**Work to be completed**
Exact copy, pictures excluded: output the lines from the opening of the entries through the line bearing "Someone carried the pink_drum".

── Input records ──

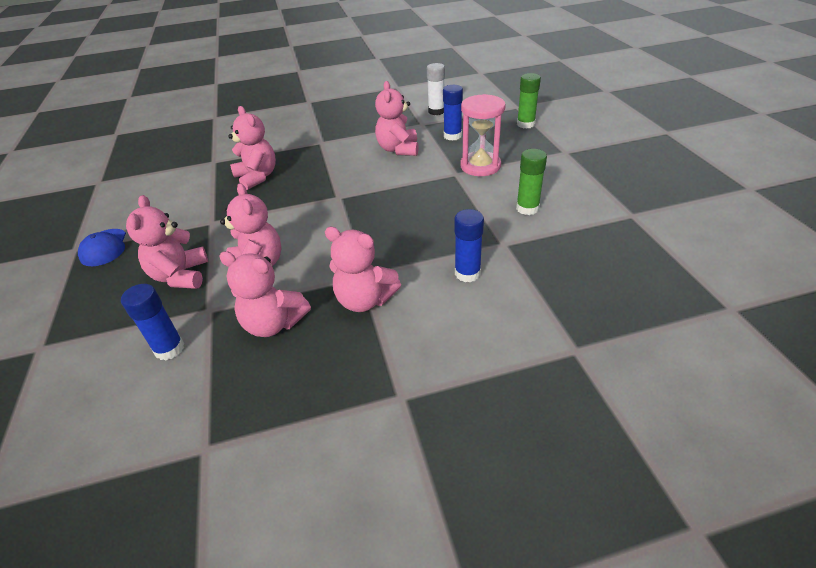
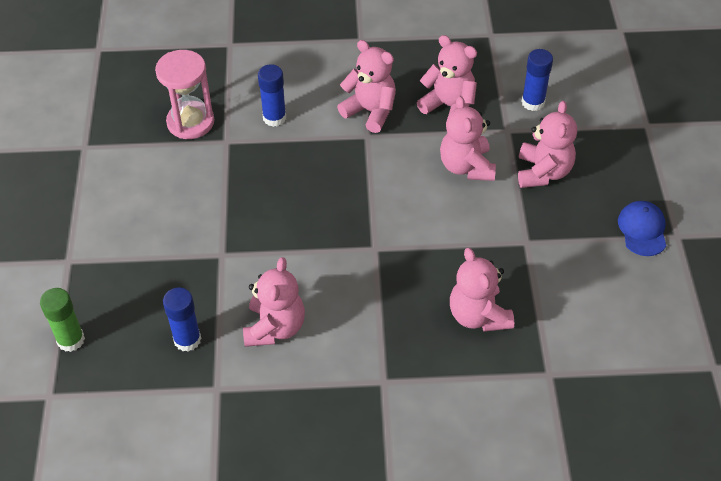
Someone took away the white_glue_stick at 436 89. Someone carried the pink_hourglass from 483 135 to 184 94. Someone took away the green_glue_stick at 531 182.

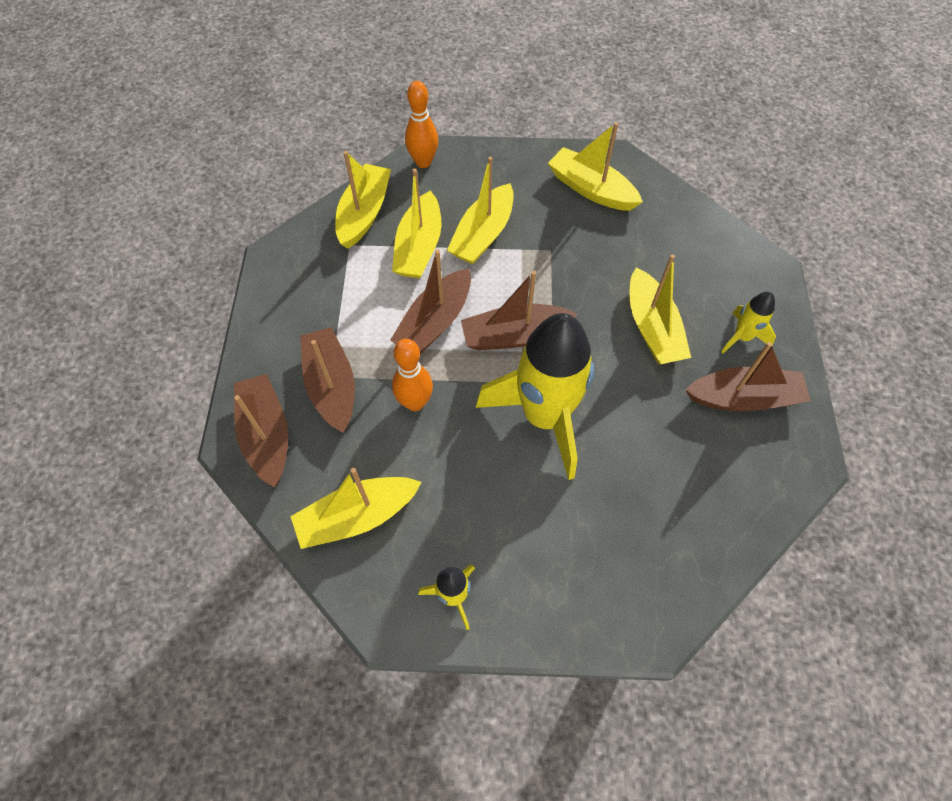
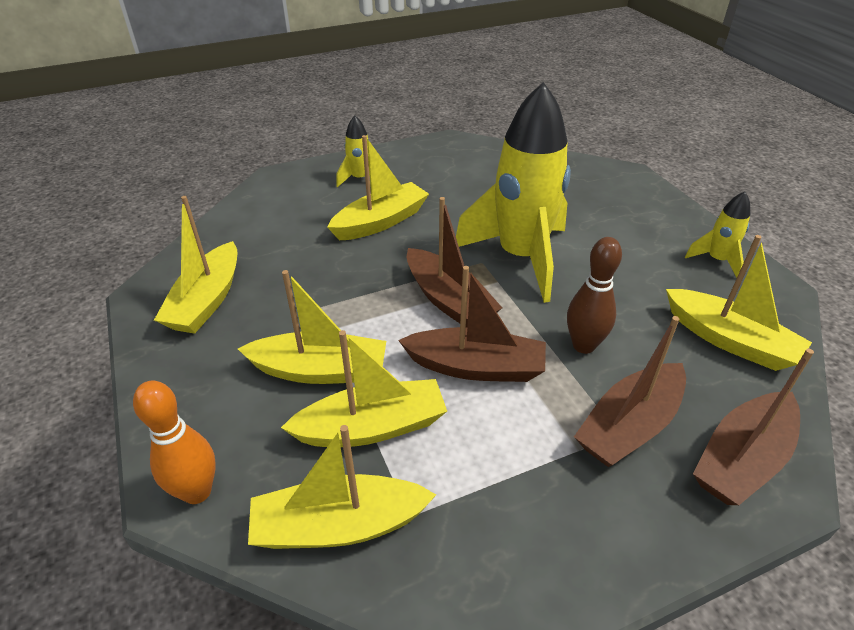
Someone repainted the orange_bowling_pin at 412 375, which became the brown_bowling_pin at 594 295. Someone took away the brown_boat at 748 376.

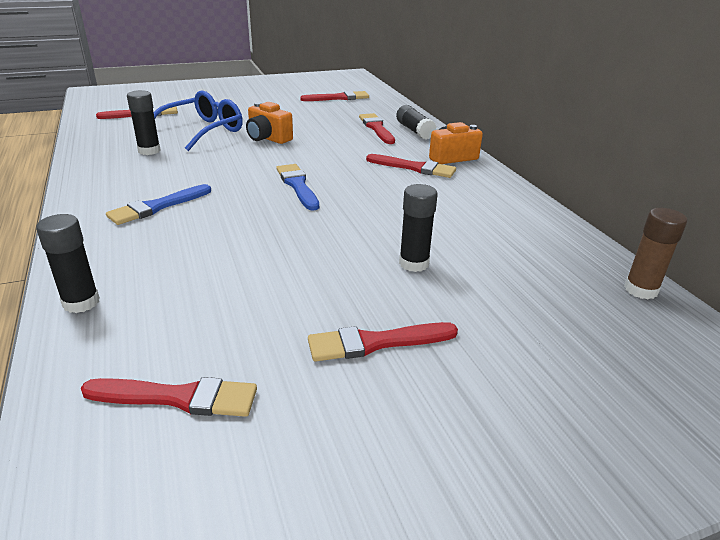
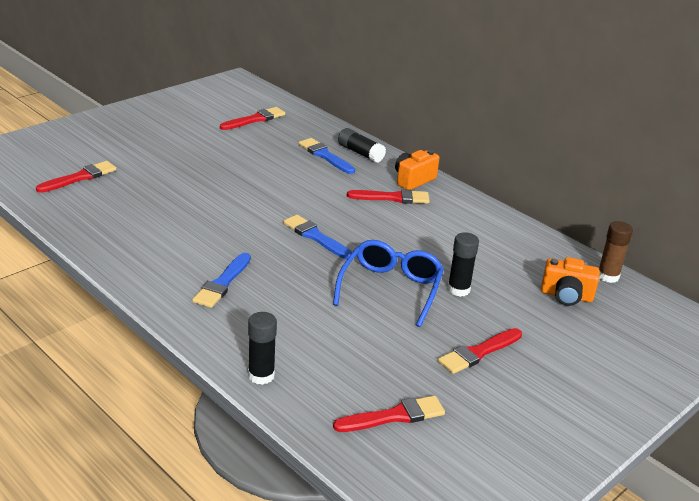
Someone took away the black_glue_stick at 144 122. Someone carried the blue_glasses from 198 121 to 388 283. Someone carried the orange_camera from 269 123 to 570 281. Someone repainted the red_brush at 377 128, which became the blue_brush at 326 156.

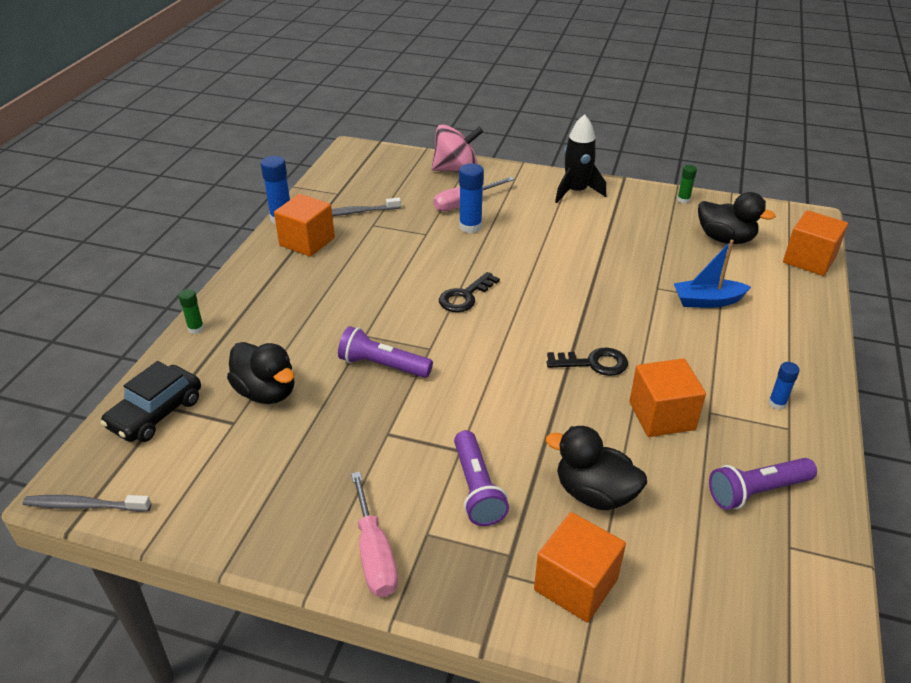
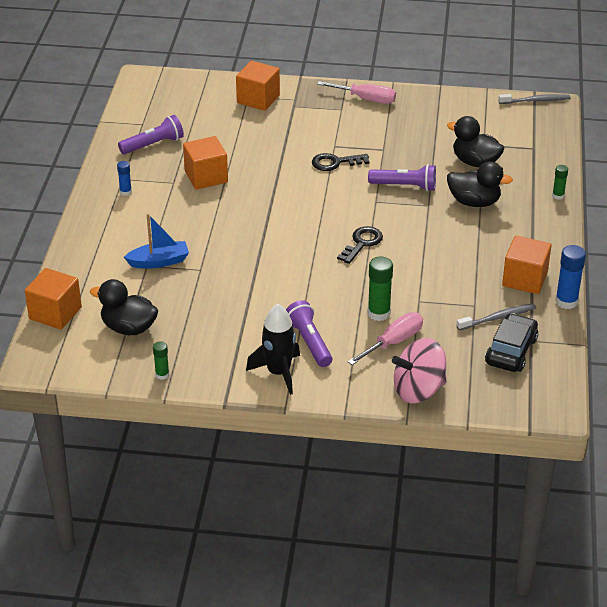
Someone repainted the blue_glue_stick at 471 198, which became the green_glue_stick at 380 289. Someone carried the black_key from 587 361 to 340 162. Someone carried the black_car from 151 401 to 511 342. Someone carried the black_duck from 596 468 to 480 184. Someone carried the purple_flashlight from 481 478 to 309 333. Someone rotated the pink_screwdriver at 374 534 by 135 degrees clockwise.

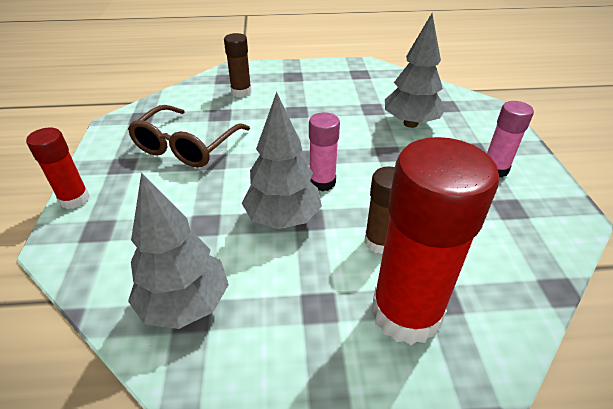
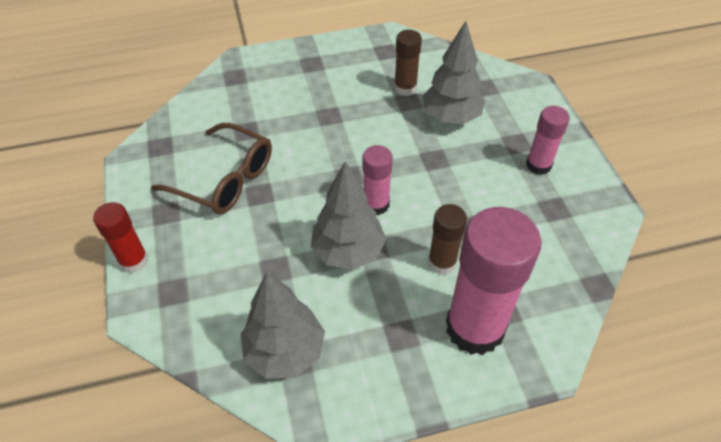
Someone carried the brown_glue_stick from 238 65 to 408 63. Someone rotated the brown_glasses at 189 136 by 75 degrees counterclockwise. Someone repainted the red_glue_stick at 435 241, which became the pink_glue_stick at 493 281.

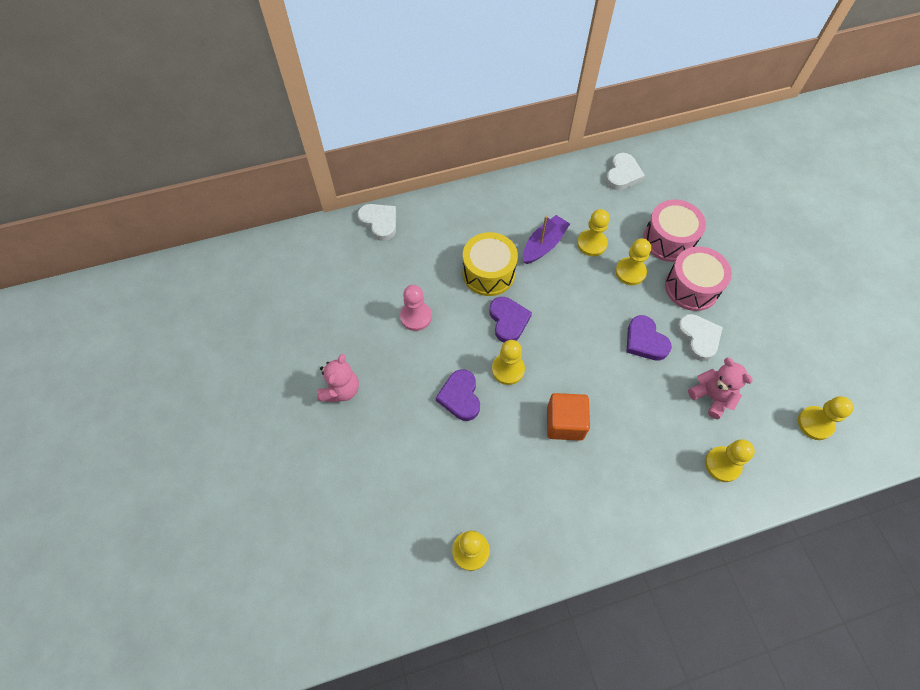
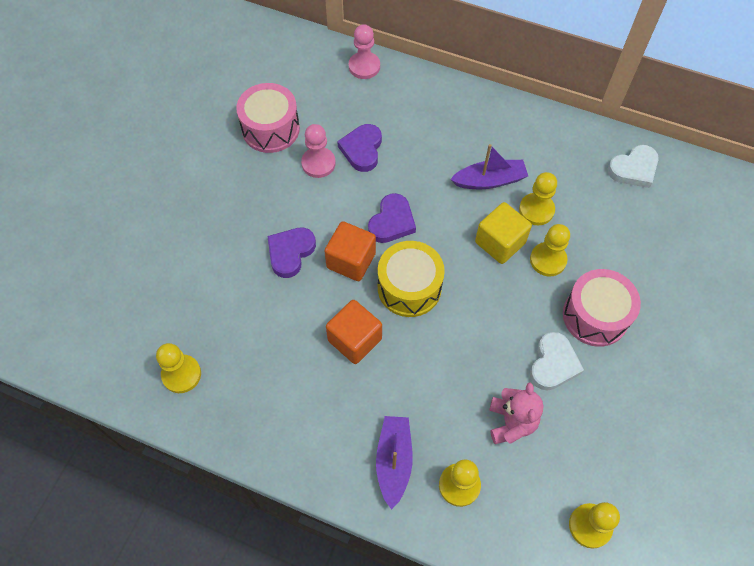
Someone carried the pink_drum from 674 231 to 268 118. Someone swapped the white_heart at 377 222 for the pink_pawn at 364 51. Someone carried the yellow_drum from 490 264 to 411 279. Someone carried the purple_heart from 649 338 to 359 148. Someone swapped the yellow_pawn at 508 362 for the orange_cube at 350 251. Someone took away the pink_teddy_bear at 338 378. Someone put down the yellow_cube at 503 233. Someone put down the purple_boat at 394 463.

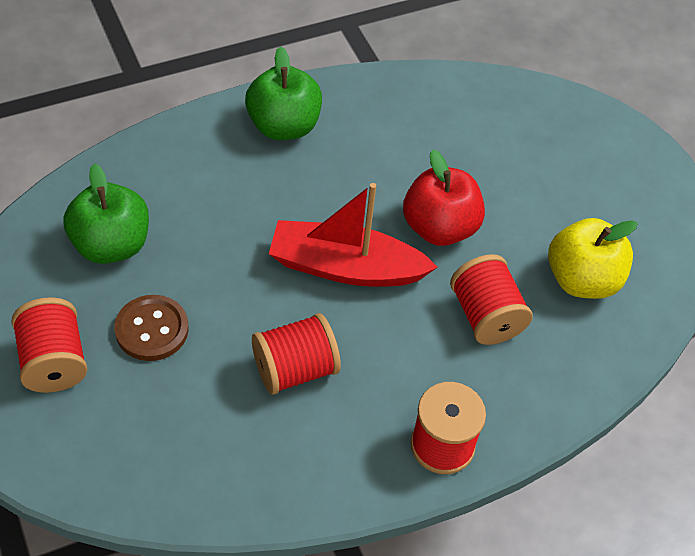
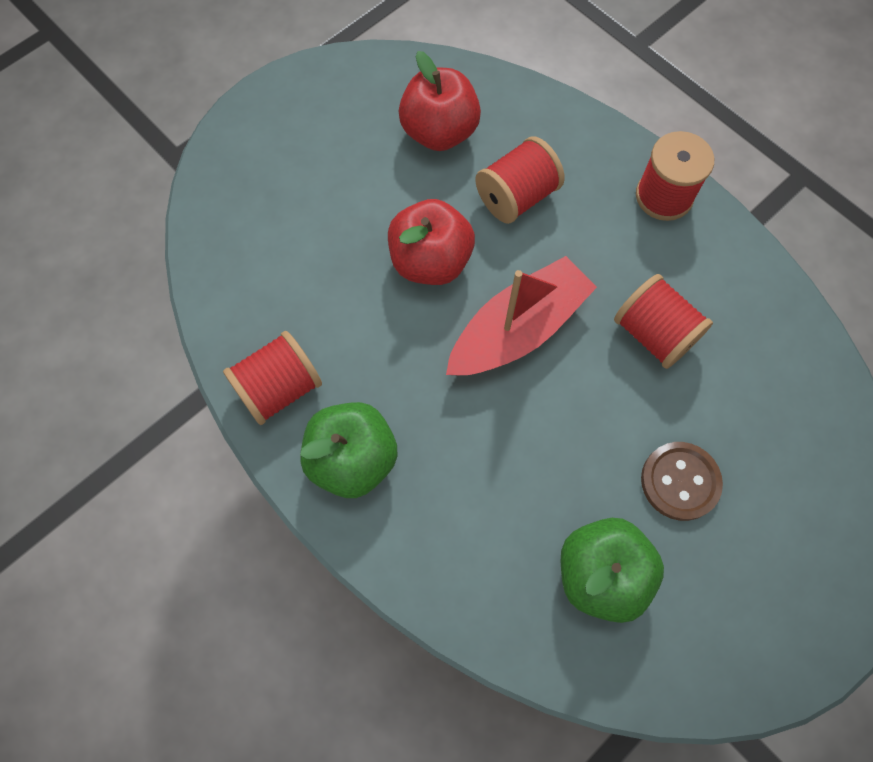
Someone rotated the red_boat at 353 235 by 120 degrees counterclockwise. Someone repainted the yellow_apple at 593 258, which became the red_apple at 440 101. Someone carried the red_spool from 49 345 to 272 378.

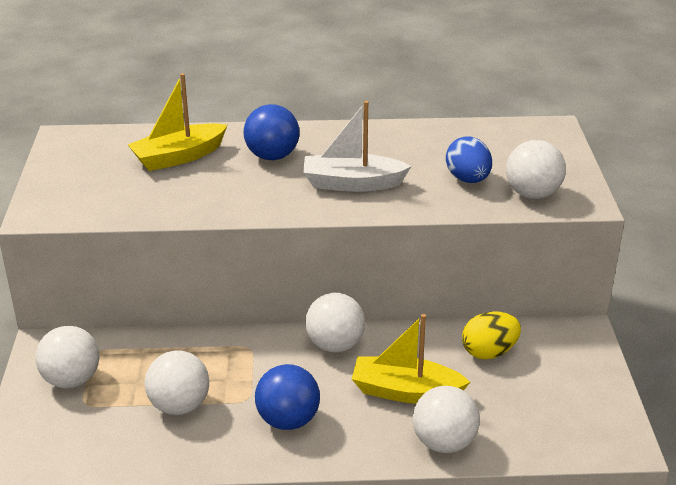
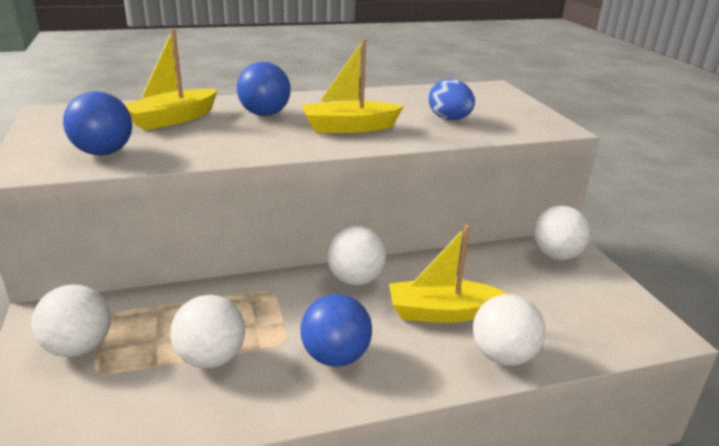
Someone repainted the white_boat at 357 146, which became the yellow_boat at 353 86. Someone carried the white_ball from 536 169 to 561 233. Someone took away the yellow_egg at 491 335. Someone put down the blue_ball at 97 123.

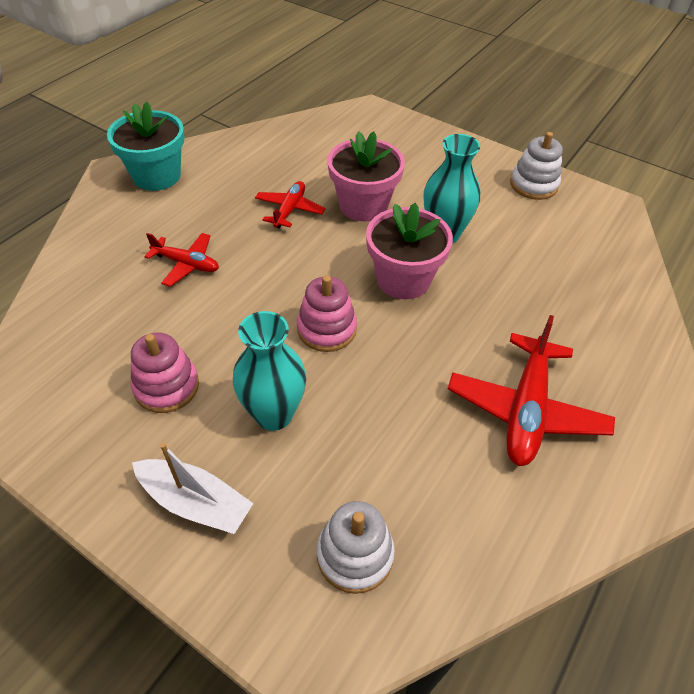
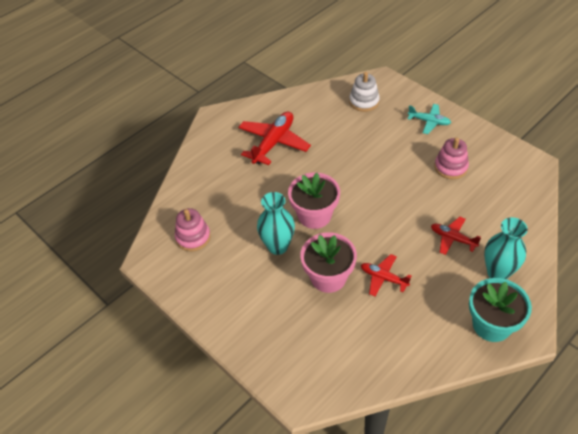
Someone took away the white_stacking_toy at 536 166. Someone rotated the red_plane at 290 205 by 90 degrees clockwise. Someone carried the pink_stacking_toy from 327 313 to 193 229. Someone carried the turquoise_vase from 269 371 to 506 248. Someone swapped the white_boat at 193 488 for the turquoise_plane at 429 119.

───

**Response below**
Someone took away the white_glue_stick at 436 89. Someone carried the pink_hourglass from 483 135 to 184 94. Someone took away the green_glue_stick at 531 182.

Someone repainted the orange_bowling_pin at 412 375, which became the brown_bowling_pin at 594 295. Someone took away the brown_boat at 748 376.

Someone took away the black_glue_stick at 144 122. Someone carried the blue_glasses from 198 121 to 388 283. Someone carried the orange_camera from 269 123 to 570 281. Someone repainted the red_brush at 377 128, which became the blue_brush at 326 156.

Someone repainted the blue_glue_stick at 471 198, which became the green_glue_stick at 380 289. Someone carried the black_key from 587 361 to 340 162. Someone carried the black_car from 151 401 to 511 342. Someone carried the black_duck from 596 468 to 480 184. Someone carried the purple_flashlight from 481 478 to 309 333. Someone rotated the pink_screwdriver at 374 534 by 135 degrees clockwise.

Someone carried the brown_glue_stick from 238 65 to 408 63. Someone rotated the brown_glasses at 189 136 by 75 degrees counterclockwise. Someone repainted the red_glue_stick at 435 241, which became the pink_glue_stick at 493 281.

Someone carried the pink_drum from 674 231 to 268 118. Someone swapped the white_heart at 377 222 for the pink_pawn at 364 51. Someone carried the yellow_drum from 490 264 to 411 279. Someone carried the purple_heart from 649 338 to 359 148. Someone swapped the yellow_pawn at 508 362 for the orange_cube at 350 251. Someone took away the pink_teddy_bear at 338 378. Someone put down the yellow_cube at 503 233. Someone put down the purple_boat at 394 463.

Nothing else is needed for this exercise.